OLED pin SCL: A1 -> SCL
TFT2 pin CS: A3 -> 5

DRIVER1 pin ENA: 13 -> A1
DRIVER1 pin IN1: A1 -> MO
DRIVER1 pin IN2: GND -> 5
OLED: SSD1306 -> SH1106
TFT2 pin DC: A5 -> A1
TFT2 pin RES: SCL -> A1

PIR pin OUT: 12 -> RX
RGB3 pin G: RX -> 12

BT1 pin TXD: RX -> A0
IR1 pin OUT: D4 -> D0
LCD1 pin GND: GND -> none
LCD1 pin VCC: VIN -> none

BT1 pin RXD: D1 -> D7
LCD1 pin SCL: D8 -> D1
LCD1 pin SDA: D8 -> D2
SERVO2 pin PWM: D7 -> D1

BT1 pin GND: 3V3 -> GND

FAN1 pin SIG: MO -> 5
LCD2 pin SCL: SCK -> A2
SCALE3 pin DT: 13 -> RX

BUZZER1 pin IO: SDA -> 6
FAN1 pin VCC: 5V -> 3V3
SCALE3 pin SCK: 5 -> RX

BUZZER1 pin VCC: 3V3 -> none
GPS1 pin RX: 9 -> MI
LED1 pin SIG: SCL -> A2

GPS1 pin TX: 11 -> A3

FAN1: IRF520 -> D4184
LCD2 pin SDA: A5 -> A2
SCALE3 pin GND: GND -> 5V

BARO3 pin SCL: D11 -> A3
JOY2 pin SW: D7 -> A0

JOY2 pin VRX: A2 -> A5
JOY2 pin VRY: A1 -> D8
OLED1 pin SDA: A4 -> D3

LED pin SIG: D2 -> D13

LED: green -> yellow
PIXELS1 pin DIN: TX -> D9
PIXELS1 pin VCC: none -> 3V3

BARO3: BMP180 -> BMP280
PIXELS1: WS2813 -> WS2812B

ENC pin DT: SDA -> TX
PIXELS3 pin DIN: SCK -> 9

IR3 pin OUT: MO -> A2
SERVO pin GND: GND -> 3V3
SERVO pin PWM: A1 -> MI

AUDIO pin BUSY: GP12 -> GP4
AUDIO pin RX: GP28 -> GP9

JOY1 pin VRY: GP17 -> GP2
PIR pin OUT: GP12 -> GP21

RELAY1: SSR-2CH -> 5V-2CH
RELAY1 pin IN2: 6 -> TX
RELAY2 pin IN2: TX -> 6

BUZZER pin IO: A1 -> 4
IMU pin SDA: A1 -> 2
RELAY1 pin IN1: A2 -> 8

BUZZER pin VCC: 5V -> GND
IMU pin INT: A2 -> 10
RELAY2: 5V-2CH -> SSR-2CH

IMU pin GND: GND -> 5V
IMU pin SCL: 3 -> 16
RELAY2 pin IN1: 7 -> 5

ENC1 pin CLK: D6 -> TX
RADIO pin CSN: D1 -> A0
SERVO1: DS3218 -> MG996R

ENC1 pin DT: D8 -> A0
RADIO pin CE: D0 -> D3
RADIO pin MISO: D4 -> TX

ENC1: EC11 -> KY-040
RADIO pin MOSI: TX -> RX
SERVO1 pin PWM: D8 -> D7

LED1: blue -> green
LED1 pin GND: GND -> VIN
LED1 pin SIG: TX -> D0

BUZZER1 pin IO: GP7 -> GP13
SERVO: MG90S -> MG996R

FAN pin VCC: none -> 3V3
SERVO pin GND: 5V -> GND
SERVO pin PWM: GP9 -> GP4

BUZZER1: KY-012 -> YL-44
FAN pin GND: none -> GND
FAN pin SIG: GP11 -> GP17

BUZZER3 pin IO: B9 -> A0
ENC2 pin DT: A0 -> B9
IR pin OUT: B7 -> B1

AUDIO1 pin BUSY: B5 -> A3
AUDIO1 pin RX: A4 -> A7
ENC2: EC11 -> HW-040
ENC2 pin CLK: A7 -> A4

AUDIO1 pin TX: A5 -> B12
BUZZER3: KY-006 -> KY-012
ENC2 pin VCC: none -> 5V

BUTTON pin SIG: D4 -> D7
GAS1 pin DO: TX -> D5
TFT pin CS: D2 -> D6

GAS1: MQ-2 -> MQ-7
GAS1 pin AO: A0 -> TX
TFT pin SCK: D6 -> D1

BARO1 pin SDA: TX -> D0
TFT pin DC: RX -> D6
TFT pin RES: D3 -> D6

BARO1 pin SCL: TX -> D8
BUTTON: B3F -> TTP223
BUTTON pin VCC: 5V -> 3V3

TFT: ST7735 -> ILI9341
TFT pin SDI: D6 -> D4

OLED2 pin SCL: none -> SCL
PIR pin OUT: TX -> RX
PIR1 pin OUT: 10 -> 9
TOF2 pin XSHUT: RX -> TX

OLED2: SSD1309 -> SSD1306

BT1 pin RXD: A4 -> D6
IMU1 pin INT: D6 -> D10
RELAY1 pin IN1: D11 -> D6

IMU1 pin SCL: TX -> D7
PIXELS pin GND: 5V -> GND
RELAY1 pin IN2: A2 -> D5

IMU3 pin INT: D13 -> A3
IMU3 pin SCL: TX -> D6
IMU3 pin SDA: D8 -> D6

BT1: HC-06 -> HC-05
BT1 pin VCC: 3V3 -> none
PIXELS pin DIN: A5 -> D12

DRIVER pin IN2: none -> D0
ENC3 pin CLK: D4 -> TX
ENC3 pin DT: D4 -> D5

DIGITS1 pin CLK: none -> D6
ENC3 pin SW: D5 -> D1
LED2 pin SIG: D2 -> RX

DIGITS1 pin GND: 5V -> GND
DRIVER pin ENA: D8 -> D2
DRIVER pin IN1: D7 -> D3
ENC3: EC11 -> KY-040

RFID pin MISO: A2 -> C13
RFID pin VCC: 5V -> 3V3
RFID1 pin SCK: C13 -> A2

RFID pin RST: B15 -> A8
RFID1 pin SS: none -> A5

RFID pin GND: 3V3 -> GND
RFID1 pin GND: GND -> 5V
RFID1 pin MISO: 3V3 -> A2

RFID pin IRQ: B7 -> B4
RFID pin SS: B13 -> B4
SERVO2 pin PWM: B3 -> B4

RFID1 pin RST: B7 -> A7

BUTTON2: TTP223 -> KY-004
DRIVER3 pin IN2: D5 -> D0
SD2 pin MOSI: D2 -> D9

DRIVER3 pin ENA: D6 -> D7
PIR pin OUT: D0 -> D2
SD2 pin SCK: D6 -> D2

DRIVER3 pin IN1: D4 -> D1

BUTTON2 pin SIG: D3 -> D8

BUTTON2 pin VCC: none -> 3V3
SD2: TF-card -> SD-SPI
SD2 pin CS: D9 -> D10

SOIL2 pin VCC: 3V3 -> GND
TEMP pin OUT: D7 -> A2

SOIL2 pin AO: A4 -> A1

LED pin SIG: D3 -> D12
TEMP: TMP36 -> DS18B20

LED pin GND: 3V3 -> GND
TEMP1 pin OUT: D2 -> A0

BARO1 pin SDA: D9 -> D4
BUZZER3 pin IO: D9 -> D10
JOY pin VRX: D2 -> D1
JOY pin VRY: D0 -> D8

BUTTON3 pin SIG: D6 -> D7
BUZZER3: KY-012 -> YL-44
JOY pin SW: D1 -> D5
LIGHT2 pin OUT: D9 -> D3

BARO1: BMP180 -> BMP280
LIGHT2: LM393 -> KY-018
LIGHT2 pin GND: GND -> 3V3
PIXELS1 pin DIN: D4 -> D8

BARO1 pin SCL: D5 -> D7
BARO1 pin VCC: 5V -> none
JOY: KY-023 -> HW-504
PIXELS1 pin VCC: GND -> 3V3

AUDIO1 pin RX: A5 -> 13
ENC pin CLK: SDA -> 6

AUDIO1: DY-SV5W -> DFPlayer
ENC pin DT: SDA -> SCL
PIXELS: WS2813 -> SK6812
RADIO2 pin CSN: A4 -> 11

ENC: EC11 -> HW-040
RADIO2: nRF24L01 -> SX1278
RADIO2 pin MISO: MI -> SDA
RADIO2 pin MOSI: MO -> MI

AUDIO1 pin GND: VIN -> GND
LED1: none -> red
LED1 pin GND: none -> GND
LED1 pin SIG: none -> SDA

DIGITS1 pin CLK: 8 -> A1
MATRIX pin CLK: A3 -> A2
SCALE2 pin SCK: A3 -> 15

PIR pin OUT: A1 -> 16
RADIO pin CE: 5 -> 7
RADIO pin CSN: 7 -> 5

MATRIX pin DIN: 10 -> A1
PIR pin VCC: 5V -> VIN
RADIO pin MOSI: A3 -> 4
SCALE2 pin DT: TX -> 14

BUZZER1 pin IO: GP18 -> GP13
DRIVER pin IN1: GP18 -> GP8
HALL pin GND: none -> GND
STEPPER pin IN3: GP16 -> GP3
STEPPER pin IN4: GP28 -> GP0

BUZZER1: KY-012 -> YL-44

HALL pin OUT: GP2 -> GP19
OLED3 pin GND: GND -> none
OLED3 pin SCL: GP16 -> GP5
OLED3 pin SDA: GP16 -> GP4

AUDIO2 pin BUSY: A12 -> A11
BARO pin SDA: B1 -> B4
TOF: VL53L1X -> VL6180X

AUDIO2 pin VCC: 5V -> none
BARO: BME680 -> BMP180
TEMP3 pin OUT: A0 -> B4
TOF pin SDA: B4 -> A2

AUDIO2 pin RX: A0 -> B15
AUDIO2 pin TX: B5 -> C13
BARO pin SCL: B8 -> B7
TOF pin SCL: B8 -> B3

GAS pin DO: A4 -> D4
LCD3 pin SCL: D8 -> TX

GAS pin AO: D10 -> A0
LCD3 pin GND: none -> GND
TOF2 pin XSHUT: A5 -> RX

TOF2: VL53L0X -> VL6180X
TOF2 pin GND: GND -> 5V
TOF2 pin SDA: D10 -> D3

_Assigned task_: Above this instruction are the records; retype exactly the lines from the one containing "LED1 pin SIG: TX -> D0" up to and including the one containing "AUDIO1 pin BUSY: B5 -> A3".

_Task output_:
LED1 pin SIG: TX -> D0

BUZZER1 pin IO: GP7 -> GP13
SERVO: MG90S -> MG996R

FAN pin VCC: none -> 3V3
SERVO pin GND: 5V -> GND
SERVO pin PWM: GP9 -> GP4

BUZZER1: KY-012 -> YL-44
FAN pin GND: none -> GND
FAN pin SIG: GP11 -> GP17

BUZZER3 pin IO: B9 -> A0
ENC2 pin DT: A0 -> B9
IR pin OUT: B7 -> B1

AUDIO1 pin BUSY: B5 -> A3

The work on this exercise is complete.